_LISTED RECORDS_
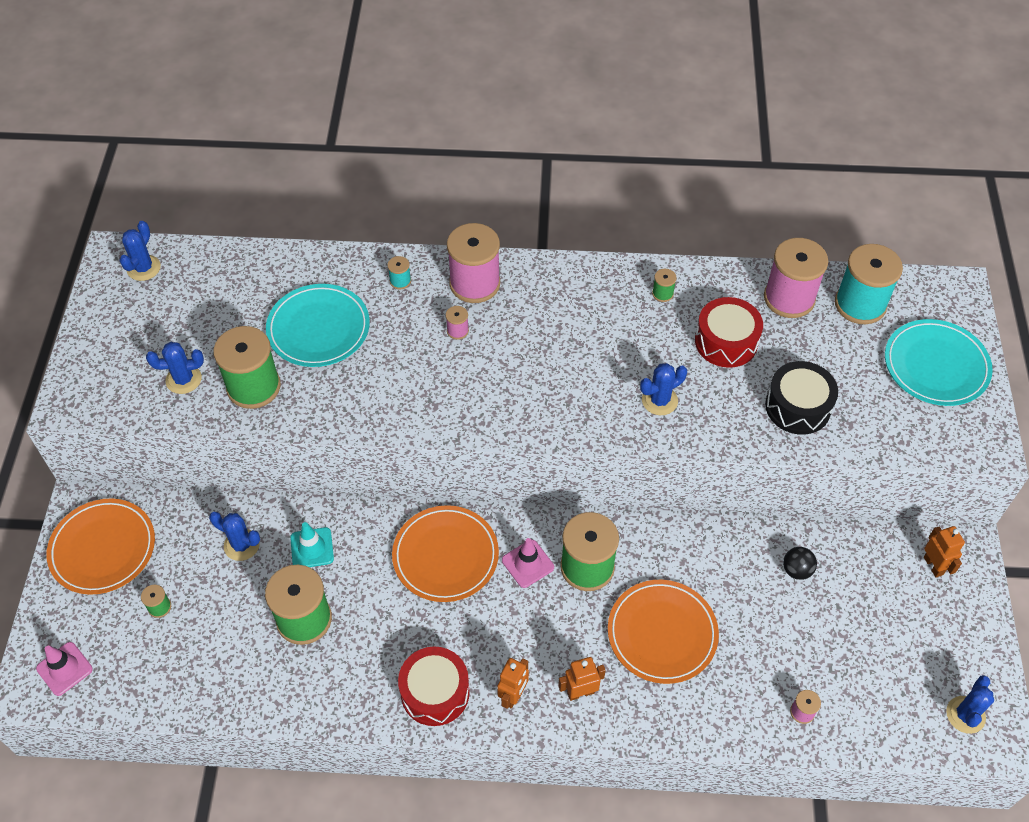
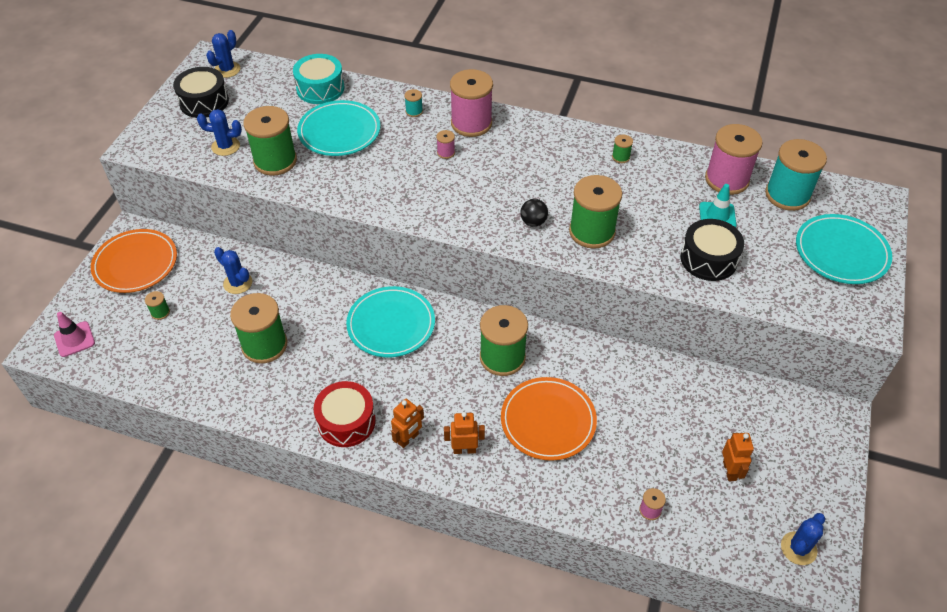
camera: 15 degrees right, 5 degrees down
(131, 321) = (204, 102): none -> black drum
(273, 272) = (320, 88): none -> turquoise drum
(312, 548) = (289, 296): turquoise traffic cone -> turquoise traffic cone (717, 216)
(445, 556) = (391, 324): orange plate -> turquoise plate
(527, 564) = (454, 344): pink traffic cone -> none
(659, 400) = (592, 232): blue cactus -> green spool
(726, 342) = (662, 200): red drum -> none
(796, 570) = (680, 399): black ball -> black ball (533, 222)
(933, 566) = (803, 422): orange robot -> orange robot (730, 471)

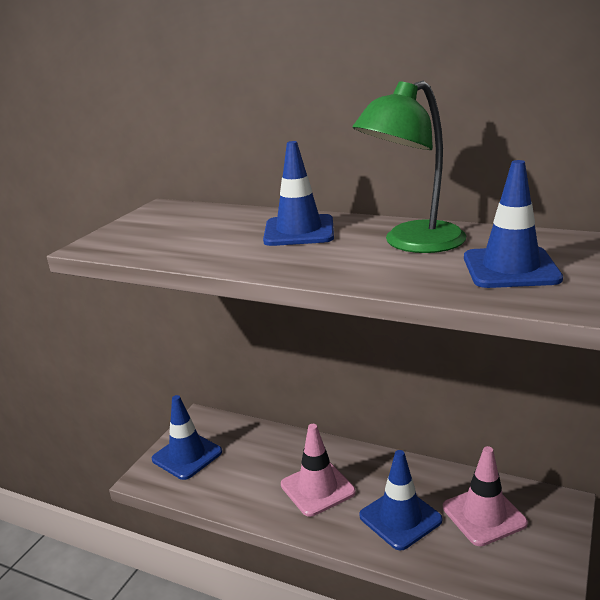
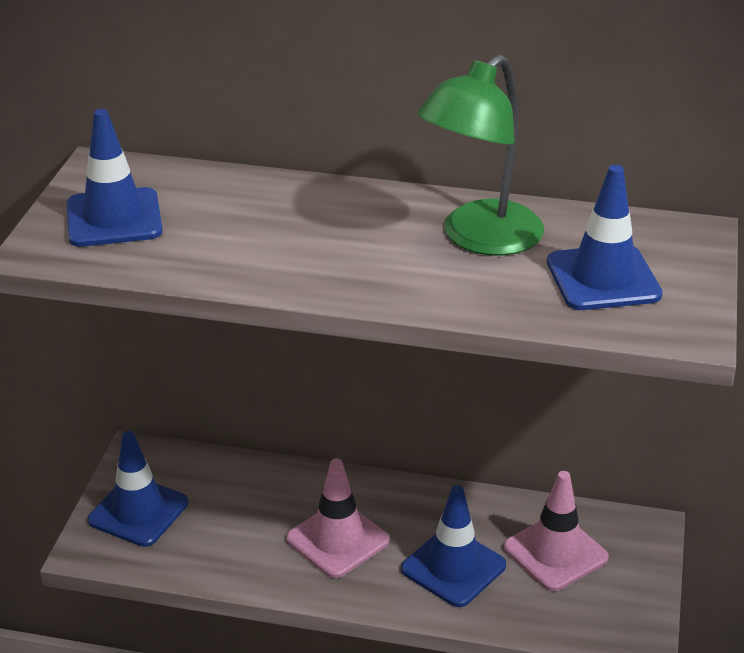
camera: 15 degrees left, 10 degrees up
(299, 231) = (325, 217): blue traffic cone -> blue traffic cone (114, 218)

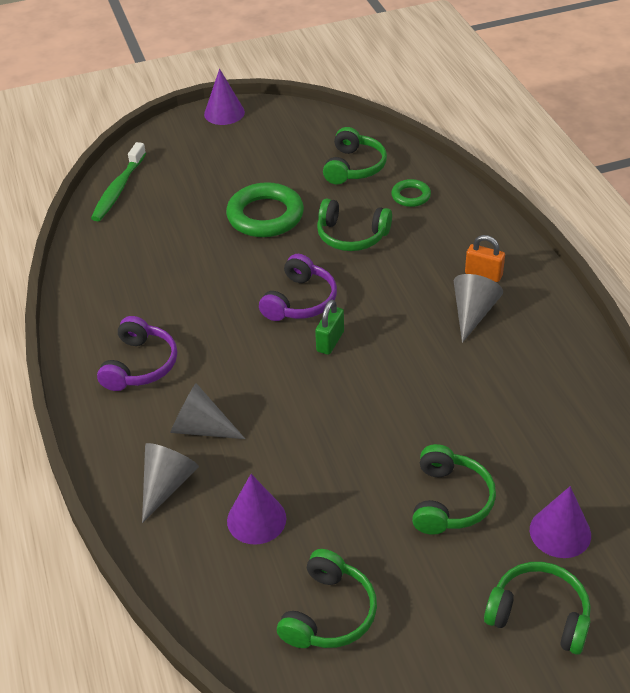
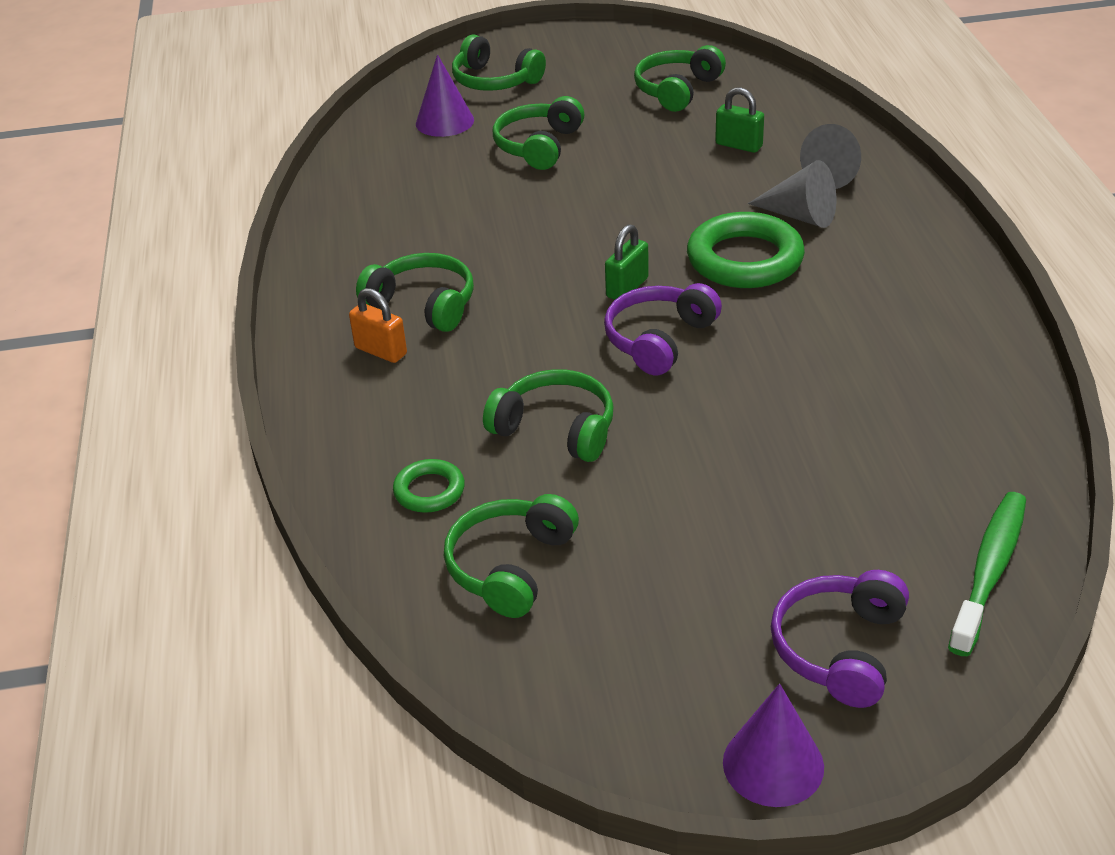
camera: 170 degrees left, 5 degrees down
(140, 365) = (887, 282): purple headphones -> purple headphones (839, 649)
(256, 519) = (738, 145): purple cone -> green padlock
(265, 216) = (697, 481): green ring -> green ring (745, 259)
(473, 313) = (423, 304): grey cone -> green headphones

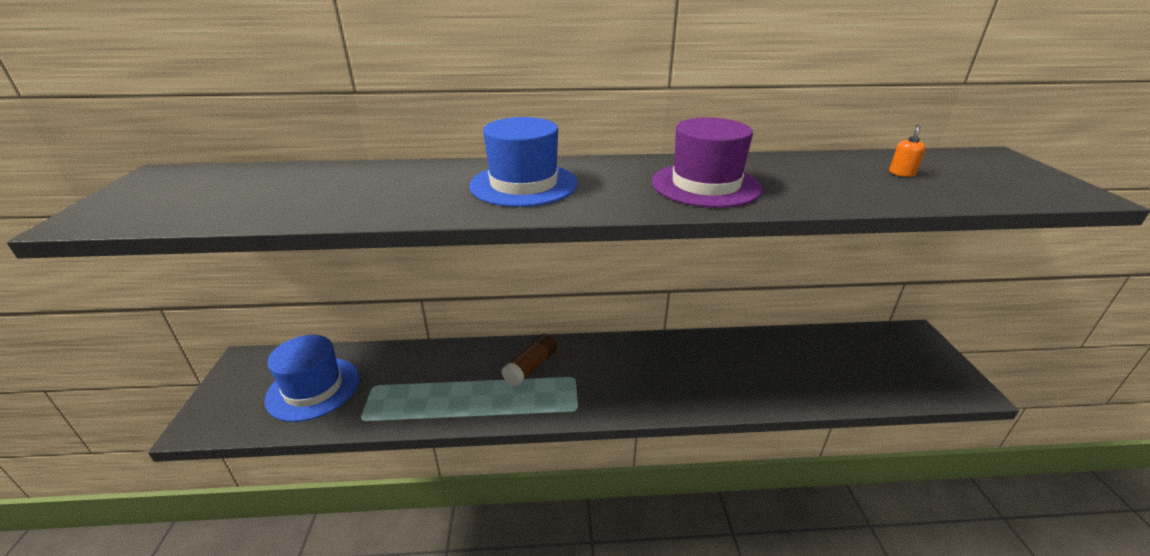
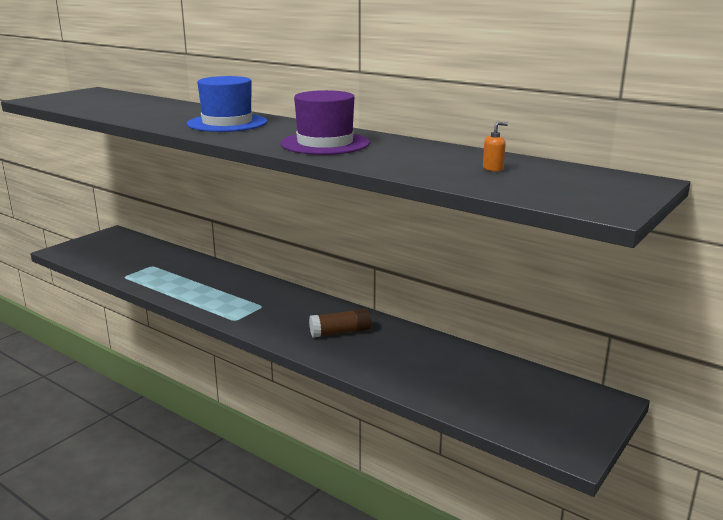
camera: 40 degrees right, 10 degrees down
(313, 388) = (124, 256): blue hat -> none
(531, 367) = (246, 291): brown glue stick -> brown glue stick (340, 332)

_TASK ITEM_
Can you retype every record above exactly, leaving out the pictures?

_EXERCISE SOLUTION_
camera: 15 degrees right, 5 degrees down
(131, 321) = (204, 102): none -> black drum
(273, 272) = (320, 88): none -> turquoise drum
(312, 548) = (289, 296): turquoise traffic cone -> turquoise traffic cone (717, 216)
(445, 556) = (391, 324): orange plate -> turquoise plate
(527, 564) = (454, 344): pink traffic cone -> none
(659, 400) = (592, 232): blue cactus -> green spool
(726, 342) = (662, 200): red drum -> none
(796, 570) = (680, 399): black ball -> black ball (533, 222)
(933, 566) = (803, 422): orange robot -> orange robot (730, 471)

camera: 15 degrees left, 10 degrees up
(299, 231) = (325, 217): blue traffic cone -> blue traffic cone (114, 218)

camera: 170 degrees left, 5 degrees down
(140, 365) = (887, 282): purple headphones -> purple headphones (839, 649)
(256, 519) = (738, 145): purple cone -> green padlock
(265, 216) = (697, 481): green ring -> green ring (745, 259)
(473, 313) = (423, 304): grey cone -> green headphones

camera: 40 degrees right, 10 degrees down
(313, 388) = (124, 256): blue hat -> none
(531, 367) = (246, 291): brown glue stick -> brown glue stick (340, 332)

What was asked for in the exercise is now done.